Task directions
For the entries below, the result should be an exact transcription of the lines from the one with "(609, 148) = (340, 876): none" up to and including the one with "(742, 267) = (194, 748): pink", and only those.

Supplied data
= Beginning of Section =

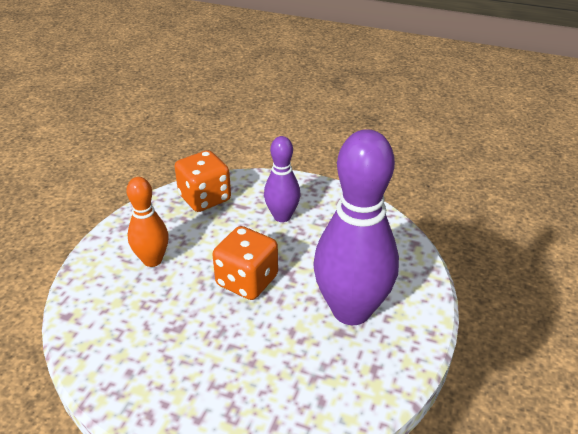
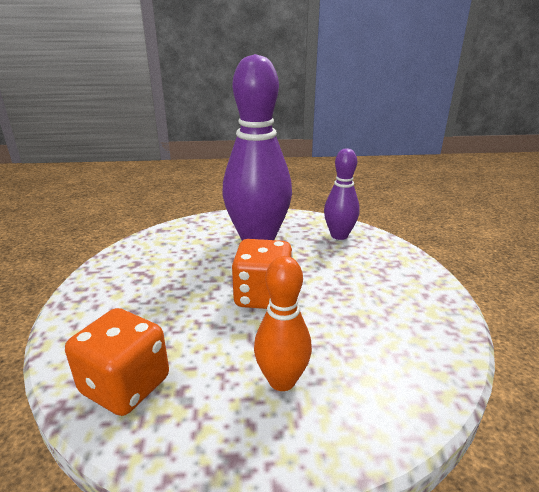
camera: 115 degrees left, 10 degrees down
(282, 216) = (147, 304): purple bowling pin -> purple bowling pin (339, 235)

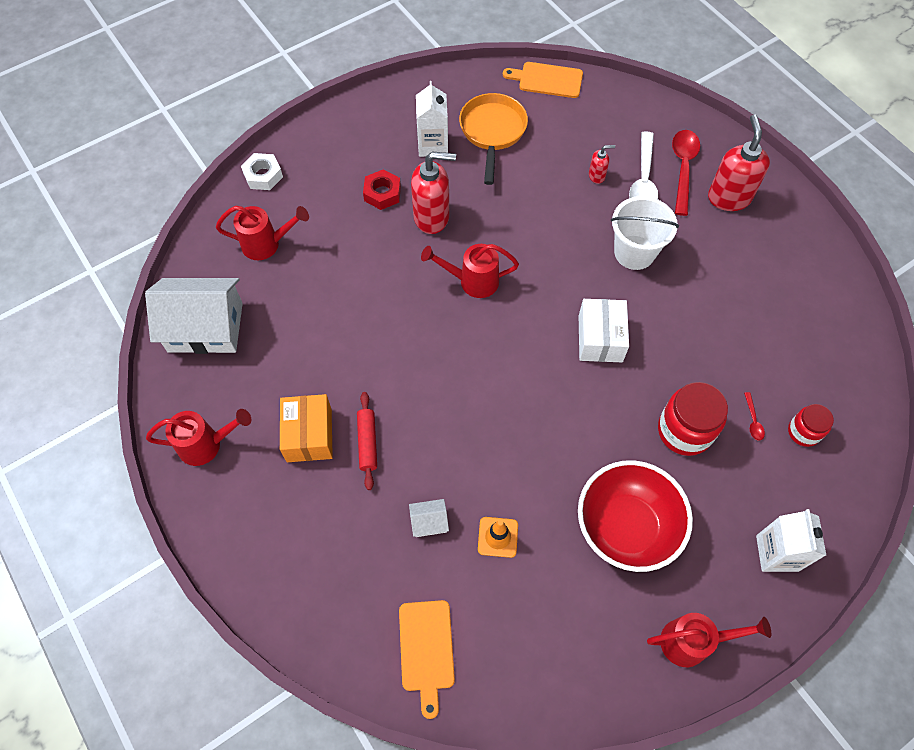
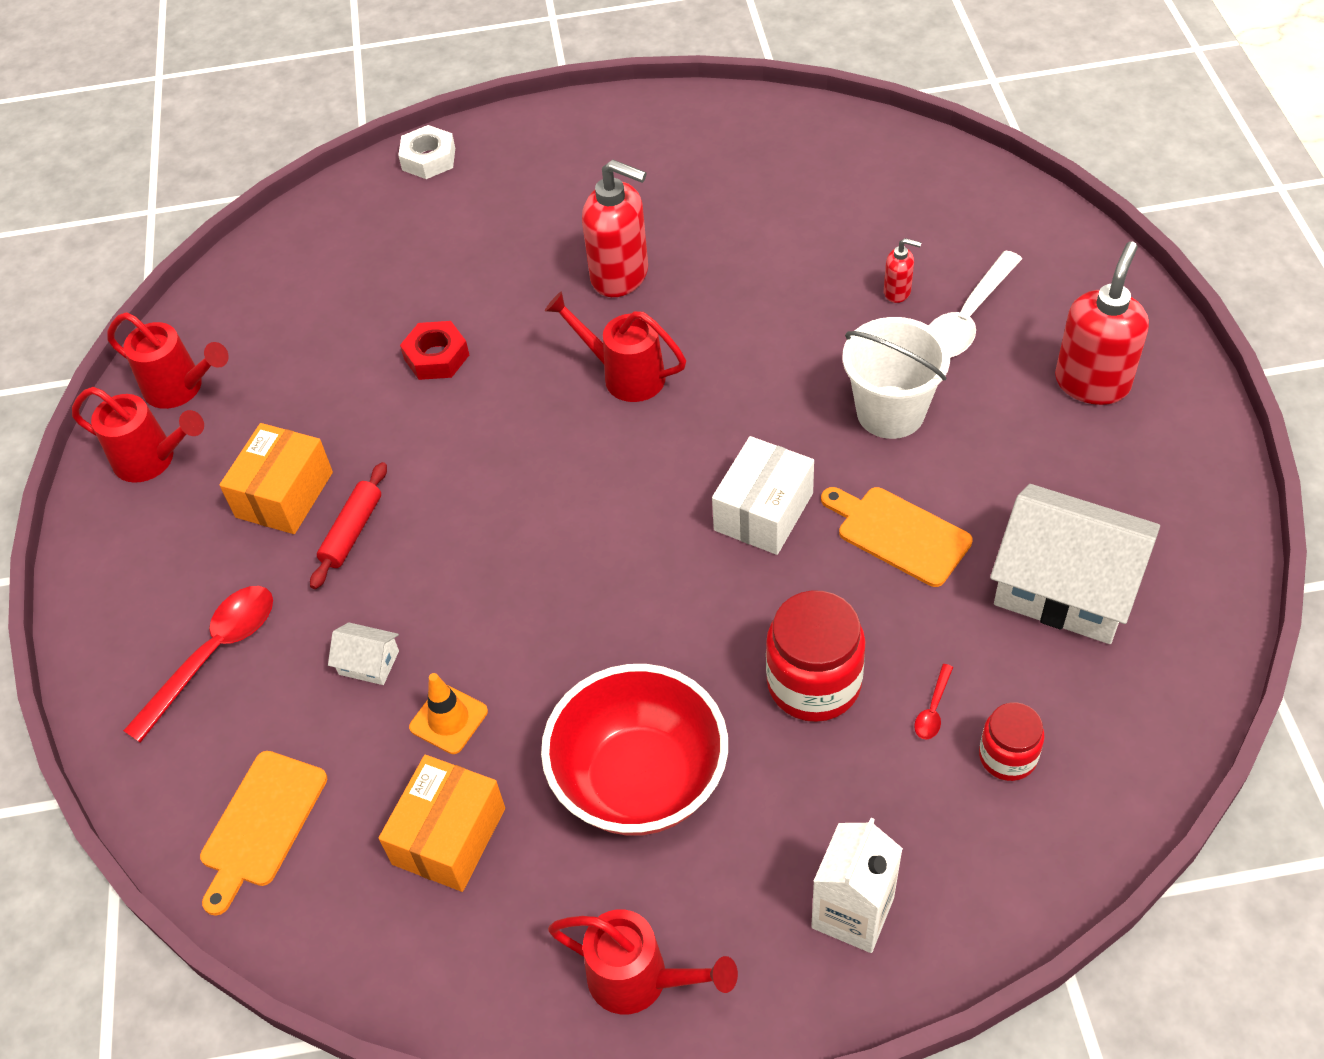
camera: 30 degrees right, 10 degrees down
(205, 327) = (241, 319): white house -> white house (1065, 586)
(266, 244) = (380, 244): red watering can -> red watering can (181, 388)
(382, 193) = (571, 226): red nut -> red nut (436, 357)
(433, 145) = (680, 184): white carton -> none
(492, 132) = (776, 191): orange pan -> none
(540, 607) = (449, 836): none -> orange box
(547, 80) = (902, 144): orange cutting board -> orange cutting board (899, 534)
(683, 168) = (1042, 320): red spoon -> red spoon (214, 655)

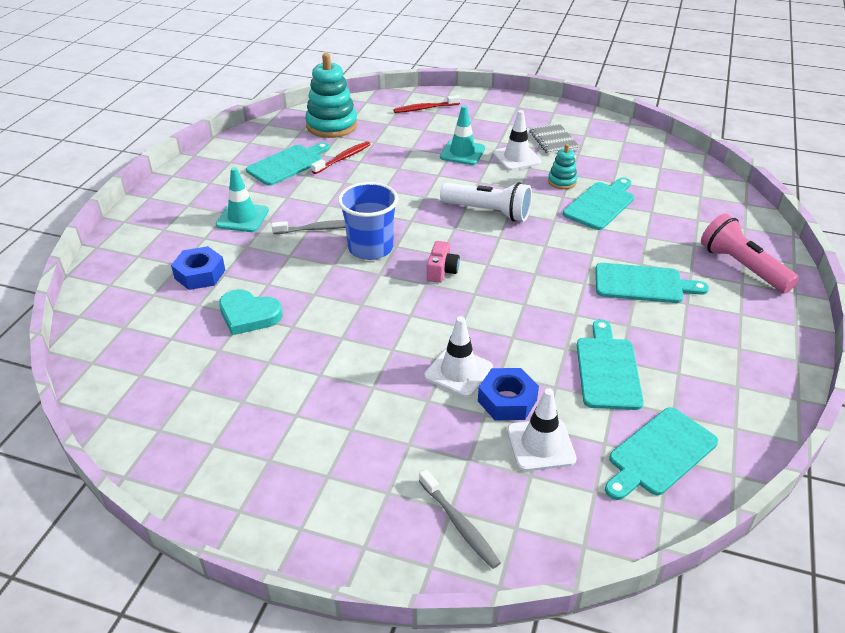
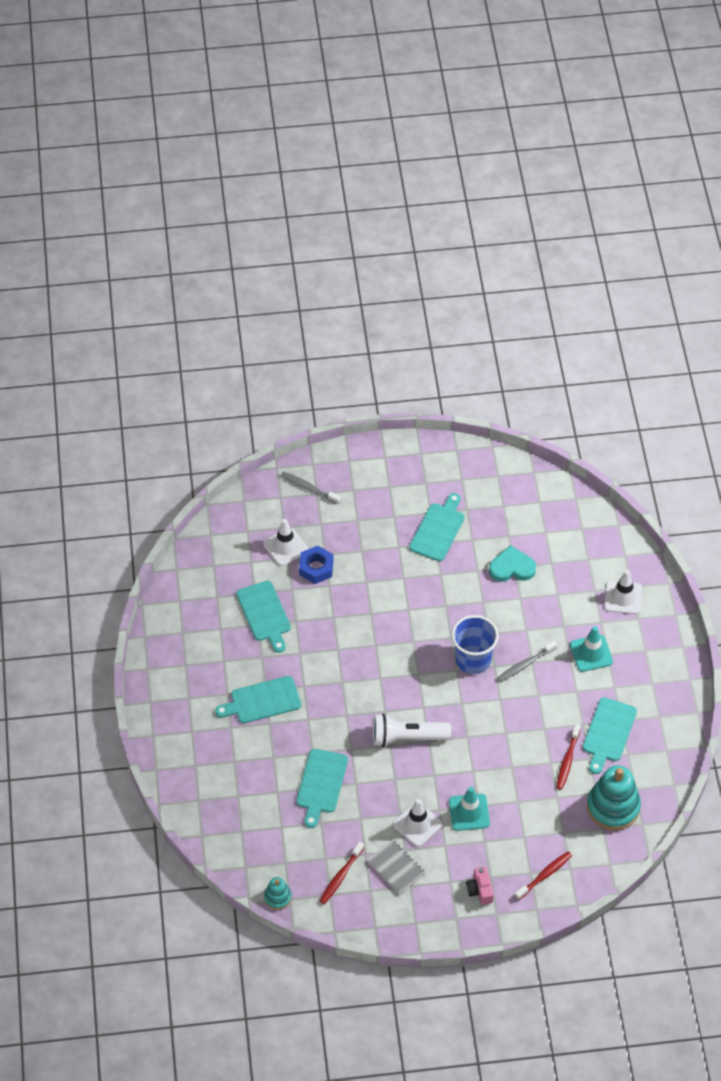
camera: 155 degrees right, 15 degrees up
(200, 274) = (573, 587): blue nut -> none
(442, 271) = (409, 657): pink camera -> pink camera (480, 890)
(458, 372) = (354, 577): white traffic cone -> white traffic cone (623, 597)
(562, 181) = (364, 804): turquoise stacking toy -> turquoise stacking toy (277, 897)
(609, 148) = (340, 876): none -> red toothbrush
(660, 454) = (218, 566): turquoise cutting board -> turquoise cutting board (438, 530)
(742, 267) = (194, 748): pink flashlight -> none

= End of Section =
= Beginning of Section =

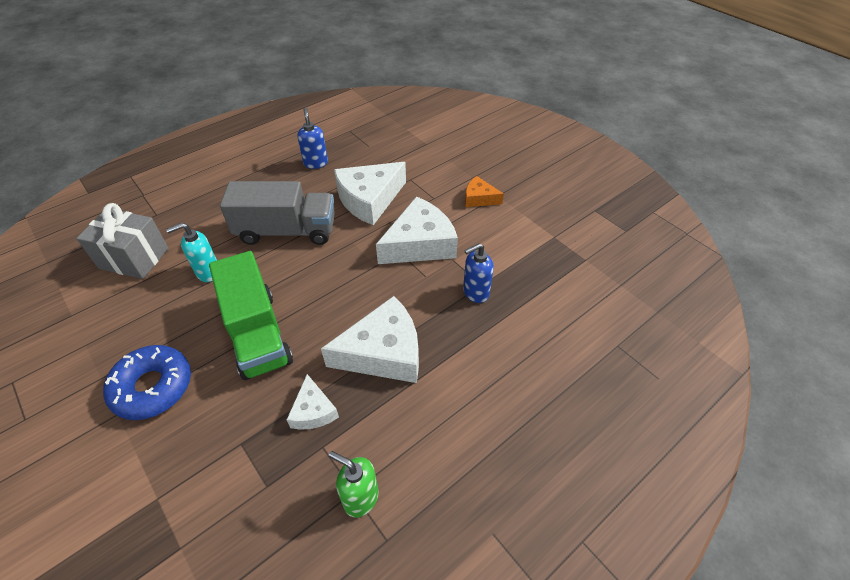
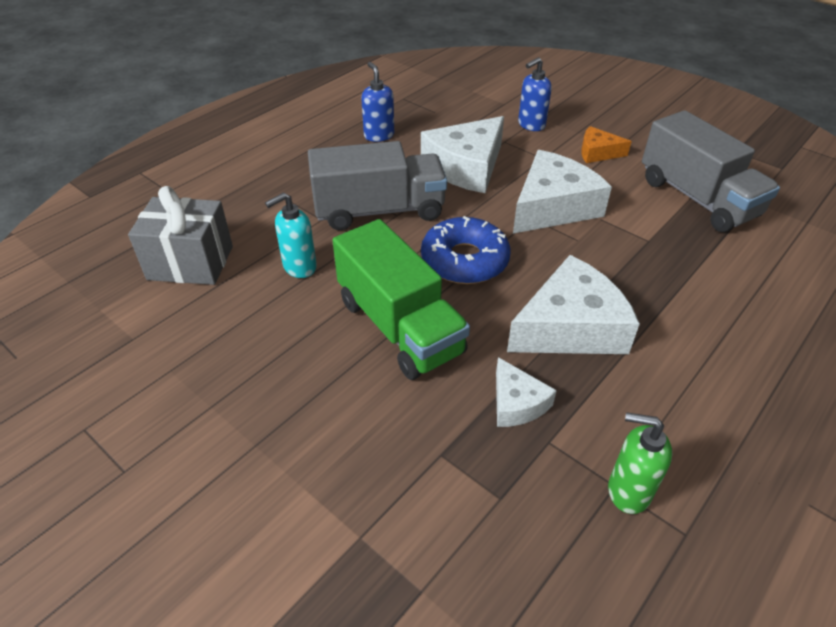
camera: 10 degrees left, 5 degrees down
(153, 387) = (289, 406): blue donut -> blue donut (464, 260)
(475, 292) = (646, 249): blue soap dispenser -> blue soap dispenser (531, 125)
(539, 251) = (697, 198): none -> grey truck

= End of Section =

Written response
(609, 148) = (340, 876): none -> red toothbrush
(660, 454) = (218, 566): turquoise cutting board -> turquoise cutting board (438, 530)
(742, 267) = (194, 748): pink flashlight -> none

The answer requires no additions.